-- RECORDS PROVIDED follows --
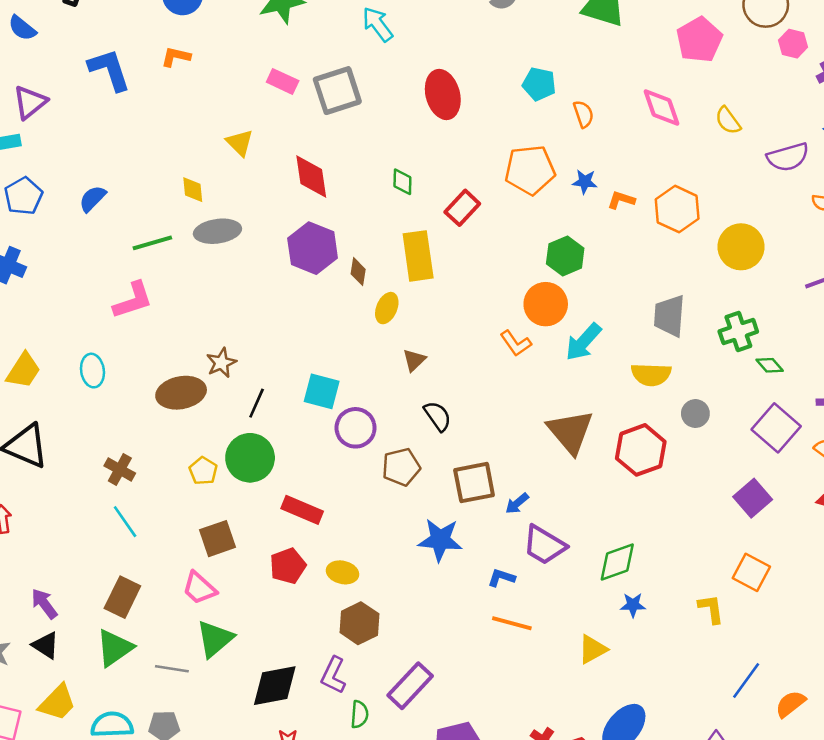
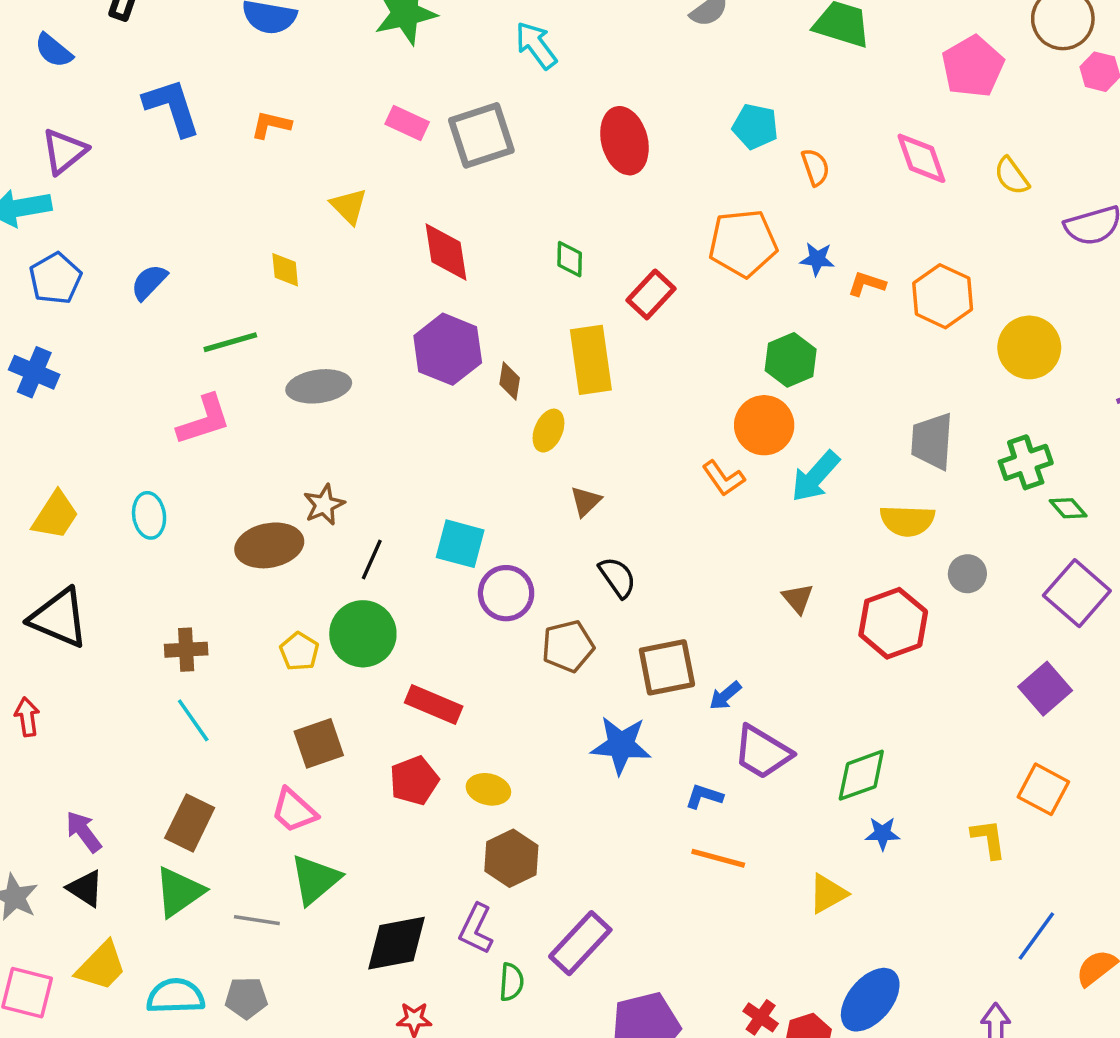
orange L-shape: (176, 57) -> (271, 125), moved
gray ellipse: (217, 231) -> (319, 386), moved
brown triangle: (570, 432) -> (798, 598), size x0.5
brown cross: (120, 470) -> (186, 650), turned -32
-- RECORDS PROVIDED concluded --
-- RECORDS PROVIDED follows --
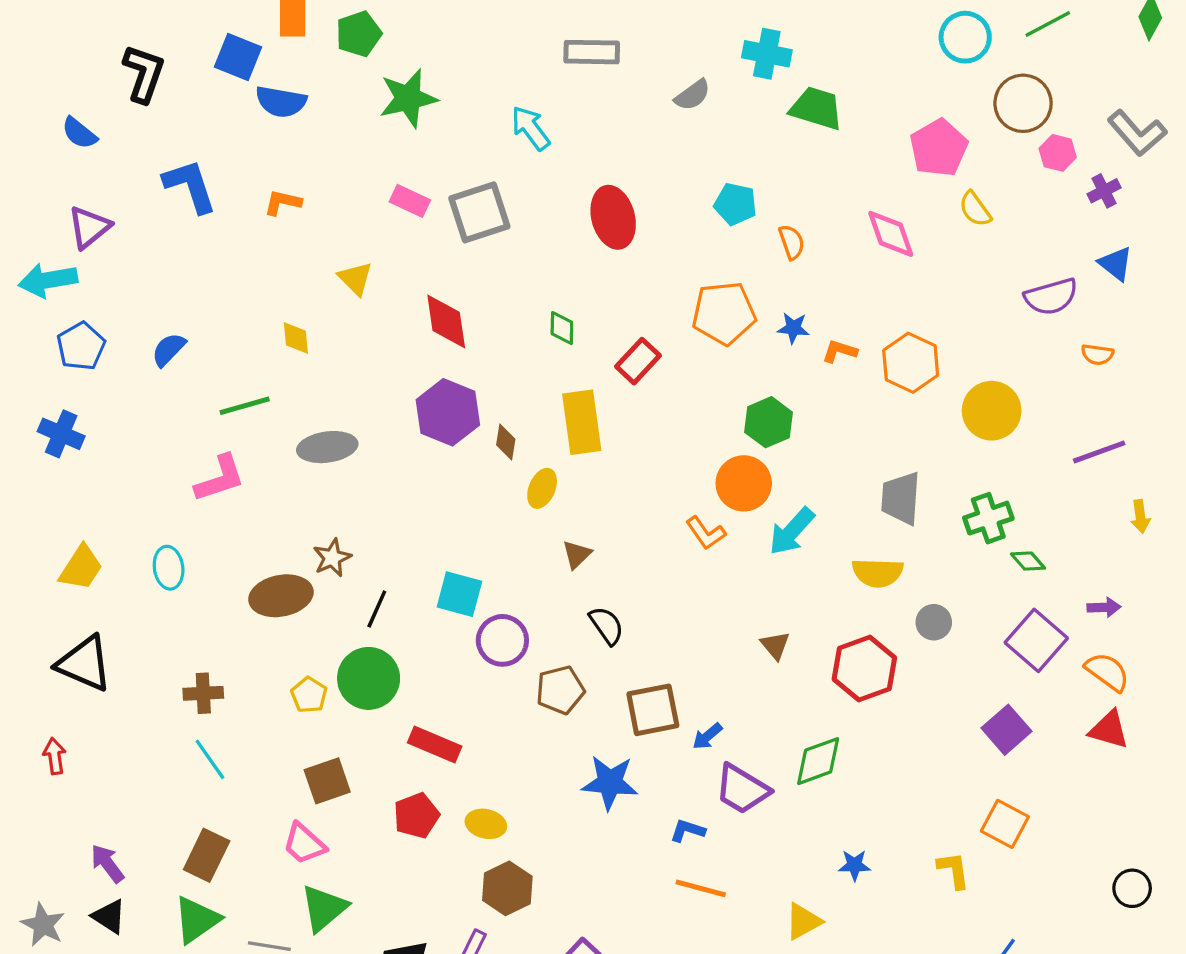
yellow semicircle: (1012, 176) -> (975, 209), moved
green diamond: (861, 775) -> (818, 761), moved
-- RECORDS PROVIDED concluded --
-- RECORDS PROVIDED follows --
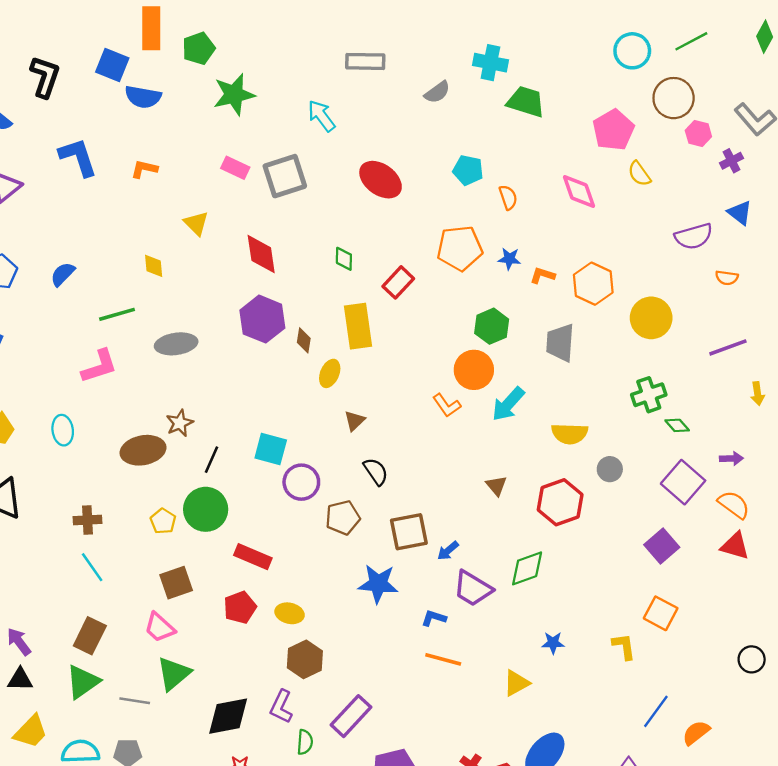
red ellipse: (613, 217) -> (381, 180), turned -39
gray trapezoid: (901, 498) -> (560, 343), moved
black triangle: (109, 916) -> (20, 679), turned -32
-- RECORDS PROVIDED concluded --
EXERCISE DETAILS: In the entries above, find the line holding "brown triangle: (570, 432)" and the line holding "brown cross: (120, 470)", then retype exactly those two lines and every line between them, and nothing else.

EXERCISE ANSWER:
brown triangle: (570, 432) -> (798, 598), size x0.5
brown cross: (120, 470) -> (186, 650), turned -32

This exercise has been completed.